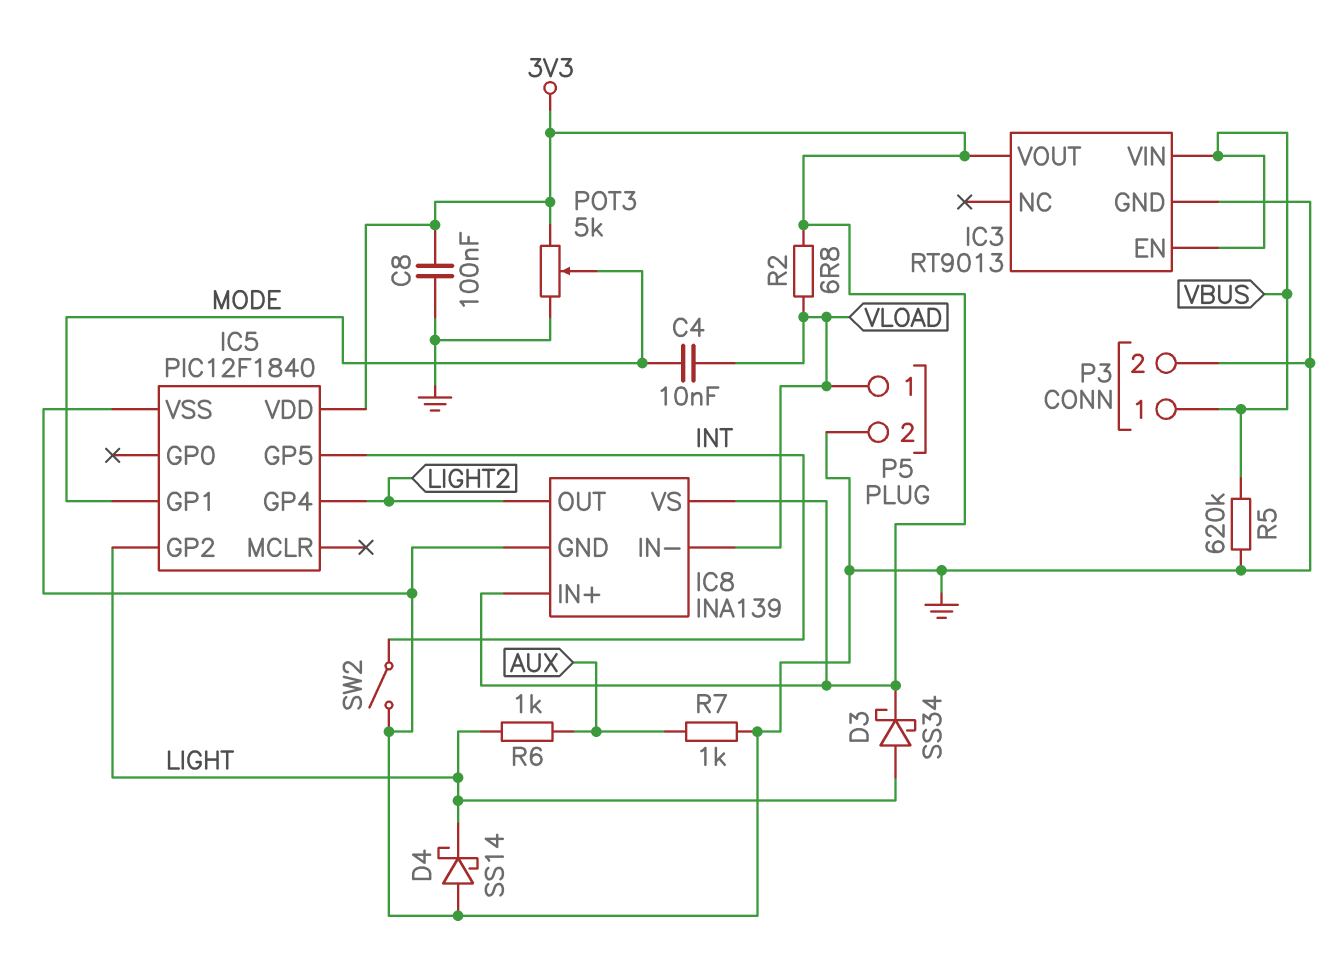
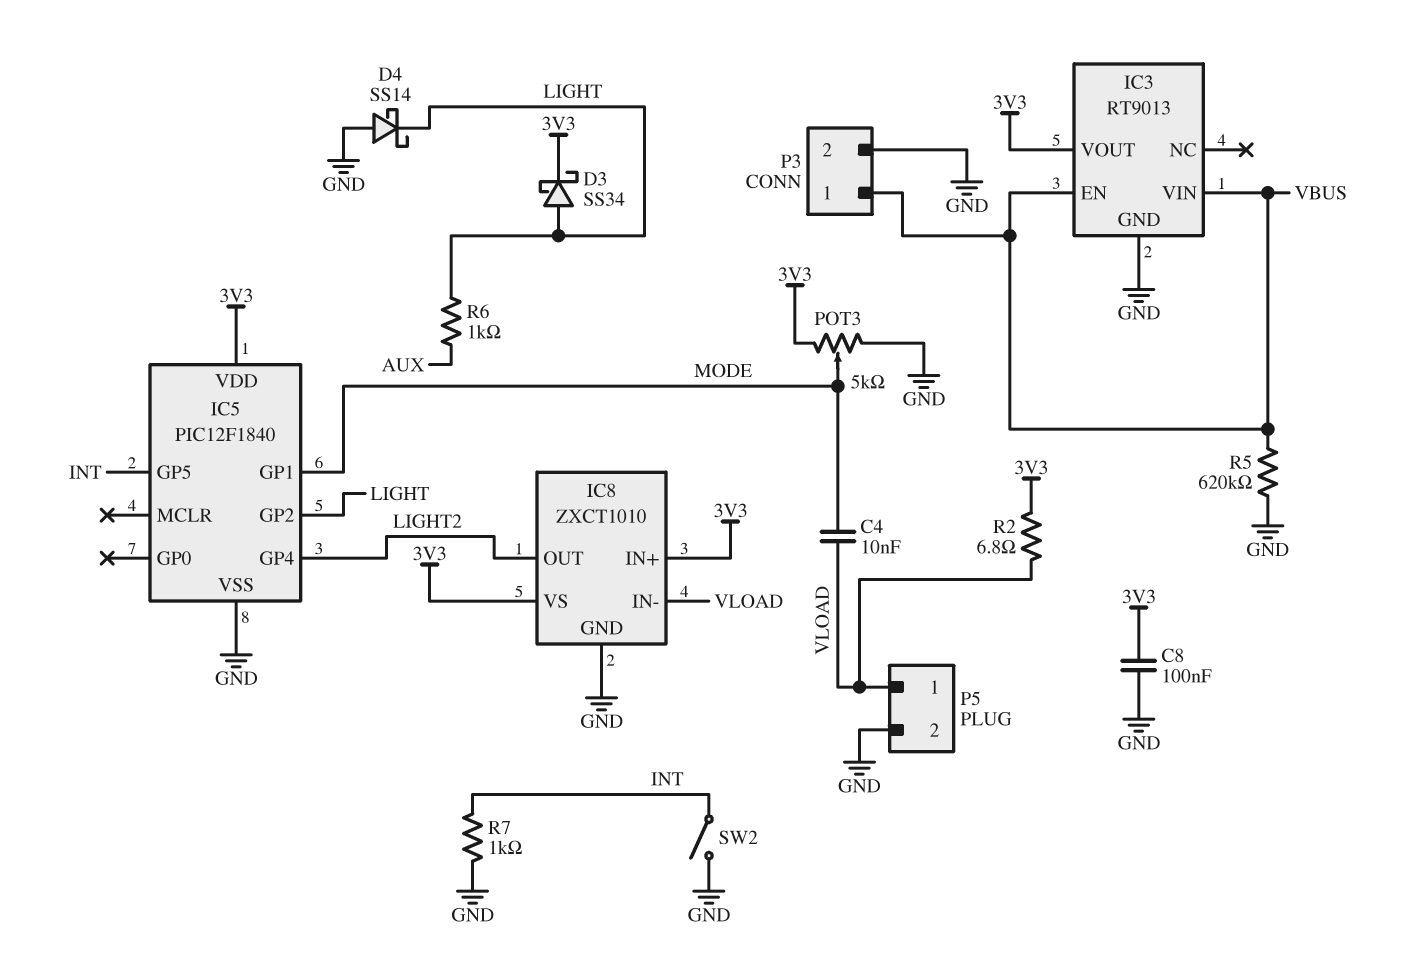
IC8: INA139 -> ZXCT1010
R7: 1k (AUX, GND) -> 1k (GND, INT)

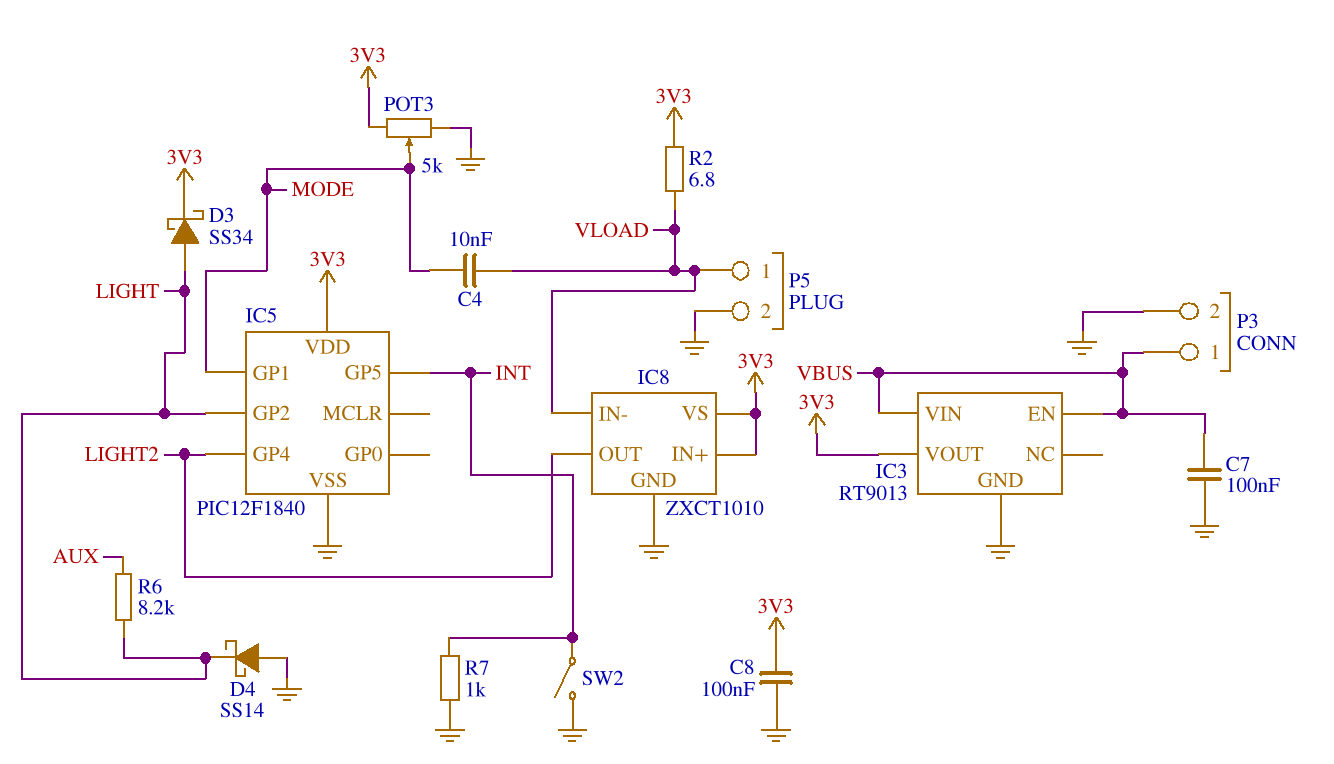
C7: none -> 100nF (GND, VBUS)
R5: 620k (GND, VBUS) -> none
R6: 1k (AUX, LIGHT) -> 8.2k (AUX, LIGHT)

◆ **TASK DETAILS**
What is needed is the number of lines above that include the string "VBUS", and nothing else.

◆ **SOLVED PROBLEM**
2